◆ **Task objective**:
Check every line of the data for the word "blue", and copy those that have it.

BEGIN Given information

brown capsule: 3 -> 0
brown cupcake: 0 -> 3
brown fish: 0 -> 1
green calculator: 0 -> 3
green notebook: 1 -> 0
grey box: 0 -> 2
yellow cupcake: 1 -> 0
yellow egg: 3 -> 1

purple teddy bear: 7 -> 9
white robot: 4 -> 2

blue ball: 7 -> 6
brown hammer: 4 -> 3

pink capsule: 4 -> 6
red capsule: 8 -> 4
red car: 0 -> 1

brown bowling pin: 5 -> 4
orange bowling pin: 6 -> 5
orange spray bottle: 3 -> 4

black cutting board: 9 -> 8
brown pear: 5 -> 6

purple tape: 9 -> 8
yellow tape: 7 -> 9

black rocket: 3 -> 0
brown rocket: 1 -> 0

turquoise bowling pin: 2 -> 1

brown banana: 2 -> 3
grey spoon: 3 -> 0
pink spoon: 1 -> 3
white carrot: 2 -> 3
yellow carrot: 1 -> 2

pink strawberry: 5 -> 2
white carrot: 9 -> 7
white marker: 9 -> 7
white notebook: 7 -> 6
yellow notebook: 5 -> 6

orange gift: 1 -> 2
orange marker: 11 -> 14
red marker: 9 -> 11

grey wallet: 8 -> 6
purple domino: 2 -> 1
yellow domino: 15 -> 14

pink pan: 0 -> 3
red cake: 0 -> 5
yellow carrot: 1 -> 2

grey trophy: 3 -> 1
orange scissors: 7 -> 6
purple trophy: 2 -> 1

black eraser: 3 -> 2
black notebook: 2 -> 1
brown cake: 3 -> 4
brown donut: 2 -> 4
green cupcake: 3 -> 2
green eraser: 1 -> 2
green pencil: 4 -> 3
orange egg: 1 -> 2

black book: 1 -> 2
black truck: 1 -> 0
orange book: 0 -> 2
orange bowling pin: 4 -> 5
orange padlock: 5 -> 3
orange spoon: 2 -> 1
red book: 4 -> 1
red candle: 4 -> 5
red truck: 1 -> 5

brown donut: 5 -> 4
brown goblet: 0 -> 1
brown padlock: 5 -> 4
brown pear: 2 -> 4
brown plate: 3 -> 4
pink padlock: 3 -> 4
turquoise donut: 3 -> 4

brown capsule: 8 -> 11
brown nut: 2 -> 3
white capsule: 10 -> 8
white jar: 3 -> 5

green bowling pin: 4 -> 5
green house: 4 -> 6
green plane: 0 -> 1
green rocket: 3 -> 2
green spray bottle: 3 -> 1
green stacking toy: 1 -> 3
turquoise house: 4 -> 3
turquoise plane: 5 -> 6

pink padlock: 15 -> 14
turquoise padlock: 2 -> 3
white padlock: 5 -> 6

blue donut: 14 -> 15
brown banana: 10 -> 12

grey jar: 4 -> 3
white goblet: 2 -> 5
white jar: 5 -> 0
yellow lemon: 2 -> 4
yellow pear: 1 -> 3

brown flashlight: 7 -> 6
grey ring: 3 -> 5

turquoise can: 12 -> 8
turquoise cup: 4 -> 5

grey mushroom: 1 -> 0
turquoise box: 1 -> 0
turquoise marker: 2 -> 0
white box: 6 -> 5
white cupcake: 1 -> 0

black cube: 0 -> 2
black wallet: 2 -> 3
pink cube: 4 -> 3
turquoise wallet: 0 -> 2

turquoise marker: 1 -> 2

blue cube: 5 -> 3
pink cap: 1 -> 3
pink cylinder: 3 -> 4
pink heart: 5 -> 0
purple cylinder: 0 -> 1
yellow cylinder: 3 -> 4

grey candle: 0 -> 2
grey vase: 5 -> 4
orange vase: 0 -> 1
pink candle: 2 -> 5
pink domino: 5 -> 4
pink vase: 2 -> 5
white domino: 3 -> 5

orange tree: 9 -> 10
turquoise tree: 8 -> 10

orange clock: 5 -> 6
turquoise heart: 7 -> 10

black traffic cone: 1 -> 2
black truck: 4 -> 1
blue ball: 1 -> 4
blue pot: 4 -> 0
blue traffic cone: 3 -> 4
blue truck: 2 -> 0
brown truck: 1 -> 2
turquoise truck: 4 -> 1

END Given information

◆ **Written solution**:
blue ball: 7 -> 6
blue donut: 14 -> 15
blue cube: 5 -> 3
blue ball: 1 -> 4
blue pot: 4 -> 0
blue traffic cone: 3 -> 4
blue truck: 2 -> 0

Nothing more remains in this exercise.